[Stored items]
----

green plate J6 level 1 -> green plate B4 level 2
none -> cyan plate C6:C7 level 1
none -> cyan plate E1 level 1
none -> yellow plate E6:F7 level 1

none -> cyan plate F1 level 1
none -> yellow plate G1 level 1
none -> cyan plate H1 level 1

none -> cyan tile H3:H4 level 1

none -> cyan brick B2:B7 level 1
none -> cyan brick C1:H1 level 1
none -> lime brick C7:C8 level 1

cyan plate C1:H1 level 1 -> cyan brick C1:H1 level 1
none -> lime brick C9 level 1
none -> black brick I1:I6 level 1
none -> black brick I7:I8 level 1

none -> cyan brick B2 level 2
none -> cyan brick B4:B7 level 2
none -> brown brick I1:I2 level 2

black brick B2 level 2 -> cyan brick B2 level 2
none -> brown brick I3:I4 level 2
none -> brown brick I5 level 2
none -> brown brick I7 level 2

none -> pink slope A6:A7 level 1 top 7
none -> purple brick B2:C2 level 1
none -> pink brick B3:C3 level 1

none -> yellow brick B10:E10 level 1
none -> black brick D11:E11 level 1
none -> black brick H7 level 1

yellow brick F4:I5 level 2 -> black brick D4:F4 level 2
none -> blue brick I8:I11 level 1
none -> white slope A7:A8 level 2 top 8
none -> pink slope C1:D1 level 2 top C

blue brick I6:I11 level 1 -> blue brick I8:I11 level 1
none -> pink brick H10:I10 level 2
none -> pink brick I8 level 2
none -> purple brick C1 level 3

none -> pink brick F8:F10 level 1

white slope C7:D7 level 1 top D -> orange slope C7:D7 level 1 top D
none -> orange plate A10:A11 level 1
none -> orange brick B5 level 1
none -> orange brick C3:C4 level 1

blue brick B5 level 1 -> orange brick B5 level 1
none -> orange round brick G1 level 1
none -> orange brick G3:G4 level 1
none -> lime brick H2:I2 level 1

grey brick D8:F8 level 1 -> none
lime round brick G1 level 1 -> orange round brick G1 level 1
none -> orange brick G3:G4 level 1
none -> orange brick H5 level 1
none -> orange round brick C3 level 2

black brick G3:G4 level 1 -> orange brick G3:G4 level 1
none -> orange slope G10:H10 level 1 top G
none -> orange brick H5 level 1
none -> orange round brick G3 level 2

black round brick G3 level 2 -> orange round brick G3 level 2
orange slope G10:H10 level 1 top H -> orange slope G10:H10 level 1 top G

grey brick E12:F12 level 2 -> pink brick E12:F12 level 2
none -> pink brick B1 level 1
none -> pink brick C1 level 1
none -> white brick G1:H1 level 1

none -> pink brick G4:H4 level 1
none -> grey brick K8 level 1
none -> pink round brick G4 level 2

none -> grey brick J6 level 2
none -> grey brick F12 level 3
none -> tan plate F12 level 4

----

What the exercise asks: Restate the records above verbatim, omitting no line.

Your solution:
green plate J6 level 1 -> green plate B4 level 2
none -> cyan plate C6:C7 level 1
none -> cyan plate E1 level 1
none -> yellow plate E6:F7 level 1

none -> cyan plate F1 level 1
none -> yellow plate G1 level 1
none -> cyan plate H1 level 1

none -> cyan tile H3:H4 level 1

none -> cyan brick B2:B7 level 1
none -> cyan brick C1:H1 level 1
none -> lime brick C7:C8 level 1

cyan plate C1:H1 level 1 -> cyan brick C1:H1 level 1
none -> lime brick C9 level 1
none -> black brick I1:I6 level 1
none -> black brick I7:I8 level 1

none -> cyan brick B2 level 2
none -> cyan brick B4:B7 level 2
none -> brown brick I1:I2 level 2

black brick B2 level 2 -> cyan brick B2 level 2
none -> brown brick I3:I4 level 2
none -> brown brick I5 level 2
none -> brown brick I7 level 2

none -> pink slope A6:A7 level 1 top 7
none -> purple brick B2:C2 level 1
none -> pink brick B3:C3 level 1

none -> yellow brick B10:E10 level 1
none -> black brick D11:E11 level 1
none -> black brick H7 level 1

yellow brick F4:I5 level 2 -> black brick D4:F4 level 2
none -> blue brick I8:I11 level 1
none -> white slope A7:A8 level 2 top 8
none -> pink slope C1:D1 level 2 top C

blue brick I6:I11 level 1 -> blue brick I8:I11 level 1
none -> pink brick H10:I10 level 2
none -> pink brick I8 level 2
none -> purple brick C1 level 3

none -> pink brick F8:F10 level 1

white slope C7:D7 level 1 top D -> orange slope C7:D7 level 1 top D
none -> orange plate A10:A11 level 1
none -> orange brick B5 level 1
none -> orange brick C3:C4 level 1

blue brick B5 level 1 -> orange brick B5 level 1
none -> orange round brick G1 level 1
none -> orange brick G3:G4 level 1
none -> lime brick H2:I2 level 1

grey brick D8:F8 level 1 -> none
lime round brick G1 level 1 -> orange round brick G1 level 1
none -> orange brick G3:G4 level 1
none -> orange brick H5 level 1
none -> orange round brick C3 level 2

black brick G3:G4 level 1 -> orange brick G3:G4 level 1
none -> orange slope G10:H10 level 1 top G
none -> orange brick H5 level 1
none -> orange round brick G3 level 2

black round brick G3 level 2 -> orange round brick G3 level 2
orange slope G10:H10 level 1 top H -> orange slope G10:H10 level 1 top G

grey brick E12:F12 level 2 -> pink brick E12:F12 level 2
none -> pink brick B1 level 1
none -> pink brick C1 level 1
none -> white brick G1:H1 level 1

none -> pink brick G4:H4 level 1
none -> grey brick K8 level 1
none -> pink round brick G4 level 2

none -> grey brick J6 level 2
none -> grey brick F12 level 3
none -> tan plate F12 level 4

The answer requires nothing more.